> _Instructions for the task_
The records underneath are to be repeated exactly, with the pictures left out.

> _Excerpted records_
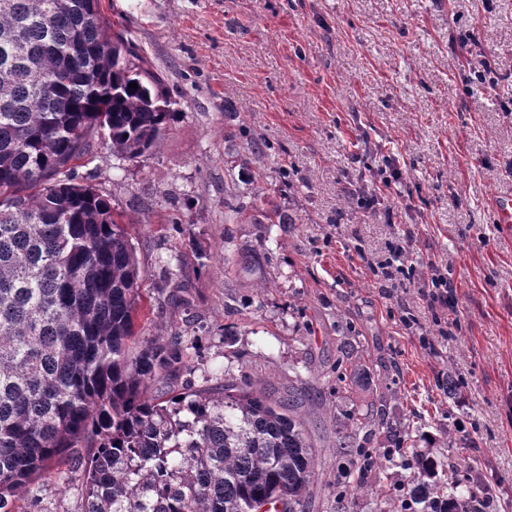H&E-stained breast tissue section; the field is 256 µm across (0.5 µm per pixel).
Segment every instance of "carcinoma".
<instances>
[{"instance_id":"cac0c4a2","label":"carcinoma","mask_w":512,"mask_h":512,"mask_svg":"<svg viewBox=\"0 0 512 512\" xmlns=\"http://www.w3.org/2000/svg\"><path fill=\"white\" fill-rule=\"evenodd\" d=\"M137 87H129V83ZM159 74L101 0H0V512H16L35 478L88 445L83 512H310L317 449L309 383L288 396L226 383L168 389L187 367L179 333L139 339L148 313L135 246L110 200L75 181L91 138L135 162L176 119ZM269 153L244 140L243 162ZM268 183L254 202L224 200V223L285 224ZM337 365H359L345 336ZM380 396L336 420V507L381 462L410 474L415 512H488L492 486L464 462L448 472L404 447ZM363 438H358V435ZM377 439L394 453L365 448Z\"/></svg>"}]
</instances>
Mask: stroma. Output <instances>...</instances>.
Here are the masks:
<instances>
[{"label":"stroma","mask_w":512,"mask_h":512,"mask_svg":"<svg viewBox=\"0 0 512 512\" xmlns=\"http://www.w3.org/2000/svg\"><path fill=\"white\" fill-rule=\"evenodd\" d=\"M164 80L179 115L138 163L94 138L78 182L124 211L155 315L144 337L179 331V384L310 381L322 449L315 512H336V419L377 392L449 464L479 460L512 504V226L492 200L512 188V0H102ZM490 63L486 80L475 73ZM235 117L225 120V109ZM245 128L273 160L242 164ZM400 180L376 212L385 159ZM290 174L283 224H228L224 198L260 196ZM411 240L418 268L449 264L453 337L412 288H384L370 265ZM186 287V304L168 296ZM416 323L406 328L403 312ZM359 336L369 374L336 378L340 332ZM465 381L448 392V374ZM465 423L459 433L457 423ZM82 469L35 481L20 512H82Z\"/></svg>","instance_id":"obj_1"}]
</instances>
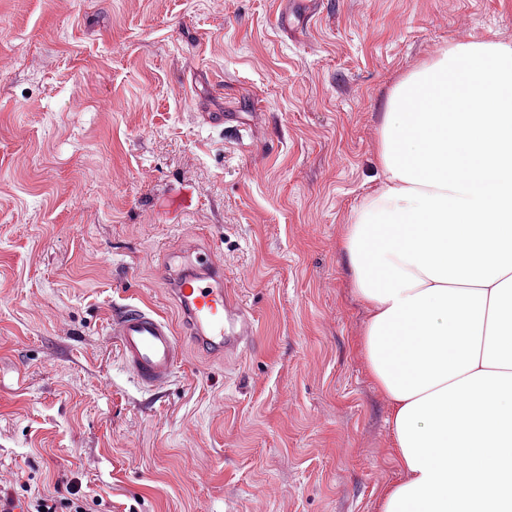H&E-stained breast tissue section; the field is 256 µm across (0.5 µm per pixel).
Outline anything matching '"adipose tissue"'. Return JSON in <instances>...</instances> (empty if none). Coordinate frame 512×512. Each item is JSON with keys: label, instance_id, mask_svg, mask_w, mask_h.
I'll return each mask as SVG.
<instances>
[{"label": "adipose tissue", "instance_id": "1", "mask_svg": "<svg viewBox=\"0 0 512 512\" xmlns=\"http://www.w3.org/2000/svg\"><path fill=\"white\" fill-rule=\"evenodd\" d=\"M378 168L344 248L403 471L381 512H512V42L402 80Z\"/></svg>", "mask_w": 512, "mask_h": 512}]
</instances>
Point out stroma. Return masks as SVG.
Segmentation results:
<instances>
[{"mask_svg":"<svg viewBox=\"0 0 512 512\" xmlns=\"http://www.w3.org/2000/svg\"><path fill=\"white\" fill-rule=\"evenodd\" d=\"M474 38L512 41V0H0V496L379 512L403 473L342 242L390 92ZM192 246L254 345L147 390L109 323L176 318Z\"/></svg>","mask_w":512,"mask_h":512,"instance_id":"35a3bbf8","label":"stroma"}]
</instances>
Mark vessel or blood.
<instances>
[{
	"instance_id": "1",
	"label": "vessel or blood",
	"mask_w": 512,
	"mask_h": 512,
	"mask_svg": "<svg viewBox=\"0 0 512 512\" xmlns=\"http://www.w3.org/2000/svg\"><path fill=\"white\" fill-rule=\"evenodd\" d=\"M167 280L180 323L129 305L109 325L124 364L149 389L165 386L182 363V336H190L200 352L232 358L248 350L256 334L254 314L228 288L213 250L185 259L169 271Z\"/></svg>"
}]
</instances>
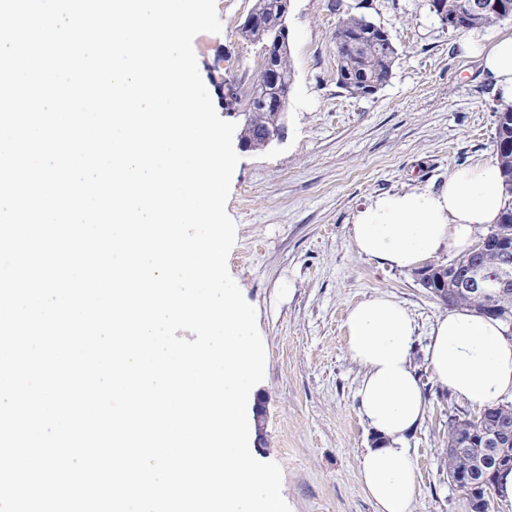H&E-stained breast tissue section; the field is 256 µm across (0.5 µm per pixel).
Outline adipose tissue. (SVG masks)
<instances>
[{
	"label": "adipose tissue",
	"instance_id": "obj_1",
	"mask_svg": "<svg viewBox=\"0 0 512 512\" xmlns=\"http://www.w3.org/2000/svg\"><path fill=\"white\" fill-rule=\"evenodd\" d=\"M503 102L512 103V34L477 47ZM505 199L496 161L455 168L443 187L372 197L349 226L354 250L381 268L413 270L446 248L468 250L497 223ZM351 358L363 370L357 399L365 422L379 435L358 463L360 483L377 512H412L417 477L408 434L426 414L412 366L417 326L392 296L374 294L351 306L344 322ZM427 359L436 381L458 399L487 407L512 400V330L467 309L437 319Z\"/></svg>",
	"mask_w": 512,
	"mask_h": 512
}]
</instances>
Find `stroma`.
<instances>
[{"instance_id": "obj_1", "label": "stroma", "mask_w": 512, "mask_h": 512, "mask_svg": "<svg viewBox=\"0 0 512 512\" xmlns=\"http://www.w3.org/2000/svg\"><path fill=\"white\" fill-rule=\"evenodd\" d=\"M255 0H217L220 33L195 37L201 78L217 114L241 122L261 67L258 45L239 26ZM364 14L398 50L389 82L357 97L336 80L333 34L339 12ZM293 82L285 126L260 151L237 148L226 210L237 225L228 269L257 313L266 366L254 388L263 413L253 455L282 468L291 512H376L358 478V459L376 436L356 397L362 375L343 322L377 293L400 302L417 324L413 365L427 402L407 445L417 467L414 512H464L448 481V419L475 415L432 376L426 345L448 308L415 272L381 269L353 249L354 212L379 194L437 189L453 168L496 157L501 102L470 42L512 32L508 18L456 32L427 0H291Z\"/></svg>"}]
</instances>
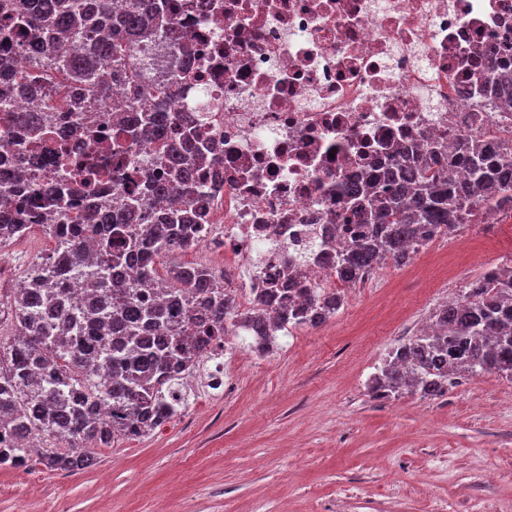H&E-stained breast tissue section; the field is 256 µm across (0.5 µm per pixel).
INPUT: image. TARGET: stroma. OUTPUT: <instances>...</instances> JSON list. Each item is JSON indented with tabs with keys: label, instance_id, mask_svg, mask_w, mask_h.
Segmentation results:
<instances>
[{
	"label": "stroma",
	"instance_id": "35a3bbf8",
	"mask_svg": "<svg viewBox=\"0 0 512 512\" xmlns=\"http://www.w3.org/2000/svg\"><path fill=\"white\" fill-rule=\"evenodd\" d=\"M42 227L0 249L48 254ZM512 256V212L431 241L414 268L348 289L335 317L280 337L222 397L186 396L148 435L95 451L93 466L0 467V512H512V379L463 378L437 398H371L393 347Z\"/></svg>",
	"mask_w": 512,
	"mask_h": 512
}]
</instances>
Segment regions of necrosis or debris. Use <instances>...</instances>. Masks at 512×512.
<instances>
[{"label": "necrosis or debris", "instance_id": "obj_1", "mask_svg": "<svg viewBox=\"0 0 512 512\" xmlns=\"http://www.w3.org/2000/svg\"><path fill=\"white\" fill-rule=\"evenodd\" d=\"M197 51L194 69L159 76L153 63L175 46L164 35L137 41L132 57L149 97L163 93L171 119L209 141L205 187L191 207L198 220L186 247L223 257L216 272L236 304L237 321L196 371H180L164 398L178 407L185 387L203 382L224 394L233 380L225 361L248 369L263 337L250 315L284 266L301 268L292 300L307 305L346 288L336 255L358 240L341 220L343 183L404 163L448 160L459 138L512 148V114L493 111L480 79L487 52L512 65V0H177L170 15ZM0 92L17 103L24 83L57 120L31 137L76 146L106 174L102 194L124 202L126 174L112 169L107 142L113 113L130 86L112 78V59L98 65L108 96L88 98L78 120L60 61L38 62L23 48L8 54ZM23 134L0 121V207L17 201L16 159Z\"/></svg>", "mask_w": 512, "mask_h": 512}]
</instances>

> _Answer to the exercise_
H&E-stained breast tissue section; the field is 256 µm across (0.5 µm per pixel).
Segment every instance of "carcinoma".
<instances>
[{"instance_id":"cac0c4a2","label":"carcinoma","mask_w":512,"mask_h":512,"mask_svg":"<svg viewBox=\"0 0 512 512\" xmlns=\"http://www.w3.org/2000/svg\"><path fill=\"white\" fill-rule=\"evenodd\" d=\"M137 87H129V83ZM159 74L101 0H0V512H16L35 478L88 445L83 512H310L317 449L309 383L288 396L226 383L168 389L187 367L179 333L139 339L148 313L135 246L110 200L75 181L91 138L135 162L176 119ZM269 153L244 140L243 162ZM268 183L254 202L224 200V223L285 224ZM337 365H359L345 336ZM380 396L336 420V507L381 462L410 474L415 512H488L492 486L464 462L448 472L404 447ZM363 438H358V435ZM377 439L394 453L365 448Z\"/></svg>"}]
</instances>
Mask: stroma. Output <instances>...</instances>.
Here are the masks:
<instances>
[{"label":"stroma","mask_w":512,"mask_h":512,"mask_svg":"<svg viewBox=\"0 0 512 512\" xmlns=\"http://www.w3.org/2000/svg\"><path fill=\"white\" fill-rule=\"evenodd\" d=\"M164 80L179 115L138 163L94 138L78 182L124 211L155 315L144 337L179 331V384L310 381L322 449L315 512H336V419L377 392L449 464L479 460L512 504V226L492 200L512 188V0H102ZM490 63L486 80L475 73ZM235 117L225 120V109ZM245 128L273 160L242 164ZM400 180L376 212L385 159ZM290 174L283 224H228L224 198L260 196ZM411 240L418 268L449 264L453 337L412 288H384L370 265ZM186 287V304L168 296ZM416 323L406 328L403 312ZM359 336L369 374L336 378L340 332ZM465 381L448 392V374ZM465 423L459 433L457 423ZM82 469L35 481L20 512H82Z\"/></svg>","instance_id":"obj_1"}]
</instances>
H&E-stained breast tissue section; the field is 256 µm across (0.5 µm per pixel).
Outline anything matching '"adipose tissue"'. Return JSON in <instances>...</instances> (empty if none). Coordinate frame 512×512. Each item is JSON with keys: label, instance_id, mask_svg, mask_w, mask_h.
I'll return each mask as SVG.
<instances>
[{"label": "adipose tissue", "instance_id": "1", "mask_svg": "<svg viewBox=\"0 0 512 512\" xmlns=\"http://www.w3.org/2000/svg\"><path fill=\"white\" fill-rule=\"evenodd\" d=\"M378 168L344 248L403 471L381 512H512V42L402 80Z\"/></svg>", "mask_w": 512, "mask_h": 512}]
</instances>
Point out stroma. Return masks as SVG.
Segmentation results:
<instances>
[{"mask_svg":"<svg viewBox=\"0 0 512 512\" xmlns=\"http://www.w3.org/2000/svg\"><path fill=\"white\" fill-rule=\"evenodd\" d=\"M474 38L512 41V0H0V496L379 512L403 473L342 242L390 92ZM192 246L254 345L147 390L109 323L176 318Z\"/></svg>","mask_w":512,"mask_h":512,"instance_id":"35a3bbf8","label":"stroma"}]
</instances>
Mark vessel or blood.
<instances>
[{
	"instance_id": "1",
	"label": "vessel or blood",
	"mask_w": 512,
	"mask_h": 512,
	"mask_svg": "<svg viewBox=\"0 0 512 512\" xmlns=\"http://www.w3.org/2000/svg\"><path fill=\"white\" fill-rule=\"evenodd\" d=\"M167 280L180 323L129 305L109 325L124 364L149 389L165 386L182 363V336H190L200 352L232 358L248 350L256 334L254 314L228 288L213 250L185 259L169 271Z\"/></svg>"
}]
</instances>
H&E-stained breast tissue section; the field is 256 µm across (0.5 µm per pixel).
Outline adipose tissue. (SVG masks)
<instances>
[{
	"label": "adipose tissue",
	"instance_id": "obj_1",
	"mask_svg": "<svg viewBox=\"0 0 512 512\" xmlns=\"http://www.w3.org/2000/svg\"><path fill=\"white\" fill-rule=\"evenodd\" d=\"M503 102L512 103V34L477 47ZM505 199L496 161L455 168L443 187L372 197L349 226L354 250L381 268L413 270L446 248L468 250L497 223ZM351 358L363 370L357 399L365 422L379 435L358 463L360 483L377 512H412L417 477L408 434L426 414L412 366L417 326L392 296L374 294L351 306L344 322ZM427 359L436 381L458 399L487 407L512 400V330L467 309L437 319Z\"/></svg>",
	"mask_w": 512,
	"mask_h": 512
}]
</instances>
Find `stroma`.
<instances>
[{"instance_id": "obj_1", "label": "stroma", "mask_w": 512, "mask_h": 512, "mask_svg": "<svg viewBox=\"0 0 512 512\" xmlns=\"http://www.w3.org/2000/svg\"><path fill=\"white\" fill-rule=\"evenodd\" d=\"M255 0H217L220 33L195 37L201 78L217 114L241 122L261 67L258 45L239 26ZM364 14L398 50L389 82L357 97L336 80L333 34L339 12ZM293 82L285 126L260 151L237 148L226 210L237 225L228 269L257 313L266 366L254 388L263 413L253 455L282 468L291 512H376L358 478V459L376 436L356 397L362 375L343 322L377 293L400 302L417 324L413 365L427 402L407 445L417 467L414 512H464L448 481V419L475 415L432 376L426 345L448 308L415 272L381 269L353 249L354 212L379 194L437 189L453 168L496 157L501 102L470 42L512 32L508 18L456 32L427 0H291Z\"/></svg>"}]
</instances>
H&E-stained breast tissue section; the field is 256 µm across (0.5 µm per pixel).
INPUT: image. TARGET: stroma. OUTPUT: <instances>...</instances> JSON list. Each item is JSON indented with tabs with keys: label, instance_id, mask_svg, mask_w, mask_h.
Segmentation results:
<instances>
[{
	"label": "stroma",
	"instance_id": "35a3bbf8",
	"mask_svg": "<svg viewBox=\"0 0 512 512\" xmlns=\"http://www.w3.org/2000/svg\"><path fill=\"white\" fill-rule=\"evenodd\" d=\"M42 227L0 249L48 254ZM512 256V212L431 241L414 268L348 289L335 317L280 337L222 397L186 396L148 435L95 451L93 466L0 467V512H512V379L463 378L437 398H371L393 347Z\"/></svg>",
	"mask_w": 512,
	"mask_h": 512
}]
</instances>
Segment regions of necrosis or debris. Use <instances>...</instances>. Masks at 512×512.
<instances>
[{"label": "necrosis or debris", "instance_id": "obj_1", "mask_svg": "<svg viewBox=\"0 0 512 512\" xmlns=\"http://www.w3.org/2000/svg\"><path fill=\"white\" fill-rule=\"evenodd\" d=\"M197 51L194 69L159 76L153 63L175 46L164 35L137 41L132 57L149 97L163 93L171 119L209 141L205 187L191 207L198 220L186 247L223 257L216 272L236 304L237 321L196 371H180L164 398L178 407L185 387L203 382L224 394L233 380L225 361L248 369L263 337L250 315L284 266L301 268L292 300L307 305L346 288L336 255L358 240L341 220L343 183L404 163L448 160L459 138L512 148V114L493 111L480 79L487 52L512 65V0H177L170 15ZM0 92L17 103L24 83L57 120L31 137L76 146L106 174L102 194L124 202L126 174L112 169L107 142L113 113L130 86L112 78V59L98 65L108 96L88 98L78 120L60 61L38 62L23 48L8 54ZM23 134L0 121V207L17 201L16 159Z\"/></svg>", "mask_w": 512, "mask_h": 512}]
</instances>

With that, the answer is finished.